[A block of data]
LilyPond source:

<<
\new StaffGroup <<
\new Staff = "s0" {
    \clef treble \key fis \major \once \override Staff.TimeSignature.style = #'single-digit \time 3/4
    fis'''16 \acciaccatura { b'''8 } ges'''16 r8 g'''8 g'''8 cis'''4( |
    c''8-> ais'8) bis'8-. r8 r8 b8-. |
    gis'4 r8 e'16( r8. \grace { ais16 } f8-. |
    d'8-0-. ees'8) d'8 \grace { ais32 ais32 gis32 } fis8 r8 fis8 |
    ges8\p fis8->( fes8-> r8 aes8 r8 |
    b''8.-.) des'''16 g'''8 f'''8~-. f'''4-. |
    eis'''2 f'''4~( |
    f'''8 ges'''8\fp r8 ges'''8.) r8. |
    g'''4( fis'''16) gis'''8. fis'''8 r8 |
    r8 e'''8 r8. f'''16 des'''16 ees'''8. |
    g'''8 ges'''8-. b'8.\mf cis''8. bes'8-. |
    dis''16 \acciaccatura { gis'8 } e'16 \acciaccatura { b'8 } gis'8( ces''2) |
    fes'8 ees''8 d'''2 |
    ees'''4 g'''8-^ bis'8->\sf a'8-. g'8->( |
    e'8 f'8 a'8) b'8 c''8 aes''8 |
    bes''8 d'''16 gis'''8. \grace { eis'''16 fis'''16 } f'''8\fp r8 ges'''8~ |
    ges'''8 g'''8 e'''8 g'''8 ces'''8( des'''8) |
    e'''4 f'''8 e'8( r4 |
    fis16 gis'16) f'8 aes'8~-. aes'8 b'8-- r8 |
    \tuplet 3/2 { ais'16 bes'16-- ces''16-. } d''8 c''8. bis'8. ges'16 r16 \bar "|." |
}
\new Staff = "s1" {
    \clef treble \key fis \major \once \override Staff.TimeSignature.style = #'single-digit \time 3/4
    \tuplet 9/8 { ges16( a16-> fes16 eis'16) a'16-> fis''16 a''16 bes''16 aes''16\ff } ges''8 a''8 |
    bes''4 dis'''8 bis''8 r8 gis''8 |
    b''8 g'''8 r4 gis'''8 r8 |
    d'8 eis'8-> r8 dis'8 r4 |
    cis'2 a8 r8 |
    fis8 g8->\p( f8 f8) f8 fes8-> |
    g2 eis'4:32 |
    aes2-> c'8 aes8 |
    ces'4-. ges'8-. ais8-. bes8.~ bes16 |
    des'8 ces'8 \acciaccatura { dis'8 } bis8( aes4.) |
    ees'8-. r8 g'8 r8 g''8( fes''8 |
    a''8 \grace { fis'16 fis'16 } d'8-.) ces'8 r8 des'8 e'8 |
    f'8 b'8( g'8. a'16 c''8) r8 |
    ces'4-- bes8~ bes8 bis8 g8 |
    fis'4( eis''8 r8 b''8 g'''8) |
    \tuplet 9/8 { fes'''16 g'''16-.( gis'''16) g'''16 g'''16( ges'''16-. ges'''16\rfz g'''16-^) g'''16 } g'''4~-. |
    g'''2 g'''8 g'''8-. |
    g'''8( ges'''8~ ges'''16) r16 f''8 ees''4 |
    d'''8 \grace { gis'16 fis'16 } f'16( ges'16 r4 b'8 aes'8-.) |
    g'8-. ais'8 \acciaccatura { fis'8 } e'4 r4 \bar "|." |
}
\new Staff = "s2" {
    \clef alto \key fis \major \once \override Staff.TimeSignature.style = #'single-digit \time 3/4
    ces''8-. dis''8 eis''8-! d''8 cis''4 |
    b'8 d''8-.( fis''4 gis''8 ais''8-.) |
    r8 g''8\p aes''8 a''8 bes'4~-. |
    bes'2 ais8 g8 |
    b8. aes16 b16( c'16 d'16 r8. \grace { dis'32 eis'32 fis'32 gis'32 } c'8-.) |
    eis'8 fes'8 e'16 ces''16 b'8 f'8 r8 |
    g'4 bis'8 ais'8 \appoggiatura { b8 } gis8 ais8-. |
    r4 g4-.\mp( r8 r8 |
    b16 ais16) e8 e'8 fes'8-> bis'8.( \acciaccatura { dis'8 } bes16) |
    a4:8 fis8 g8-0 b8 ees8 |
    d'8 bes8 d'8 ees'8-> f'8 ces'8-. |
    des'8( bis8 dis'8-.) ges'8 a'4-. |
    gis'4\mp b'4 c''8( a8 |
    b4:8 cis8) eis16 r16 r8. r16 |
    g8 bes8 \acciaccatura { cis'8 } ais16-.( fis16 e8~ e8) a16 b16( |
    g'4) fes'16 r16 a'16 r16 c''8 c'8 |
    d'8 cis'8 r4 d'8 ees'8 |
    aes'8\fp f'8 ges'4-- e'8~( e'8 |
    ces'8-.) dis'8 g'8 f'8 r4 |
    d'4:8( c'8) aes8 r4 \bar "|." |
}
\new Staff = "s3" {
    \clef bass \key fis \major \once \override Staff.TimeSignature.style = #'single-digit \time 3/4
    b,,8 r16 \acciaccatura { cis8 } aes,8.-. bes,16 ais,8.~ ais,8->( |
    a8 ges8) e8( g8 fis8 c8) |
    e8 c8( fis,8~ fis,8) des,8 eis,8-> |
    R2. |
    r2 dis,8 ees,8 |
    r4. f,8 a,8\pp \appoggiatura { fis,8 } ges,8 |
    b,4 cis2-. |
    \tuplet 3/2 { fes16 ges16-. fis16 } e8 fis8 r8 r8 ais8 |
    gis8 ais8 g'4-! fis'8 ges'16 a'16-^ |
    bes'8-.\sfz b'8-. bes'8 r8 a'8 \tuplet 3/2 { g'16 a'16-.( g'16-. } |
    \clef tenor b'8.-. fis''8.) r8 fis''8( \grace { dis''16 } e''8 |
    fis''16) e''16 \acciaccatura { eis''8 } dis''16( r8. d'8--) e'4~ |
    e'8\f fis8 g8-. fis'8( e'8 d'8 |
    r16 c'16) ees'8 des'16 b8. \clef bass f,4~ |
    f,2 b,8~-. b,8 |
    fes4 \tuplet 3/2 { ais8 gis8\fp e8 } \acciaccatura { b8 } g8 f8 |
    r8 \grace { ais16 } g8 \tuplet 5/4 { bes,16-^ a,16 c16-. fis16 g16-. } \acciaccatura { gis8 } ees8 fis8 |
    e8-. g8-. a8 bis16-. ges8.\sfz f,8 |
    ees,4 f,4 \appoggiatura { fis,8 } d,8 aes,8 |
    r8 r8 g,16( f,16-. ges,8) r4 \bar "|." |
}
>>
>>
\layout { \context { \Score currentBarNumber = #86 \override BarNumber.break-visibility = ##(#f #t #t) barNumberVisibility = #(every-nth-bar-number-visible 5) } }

◆ **Directive**
How many lines in the rows above contain the string "tuplet"? Give only the number.

◆ **Output for this task**
7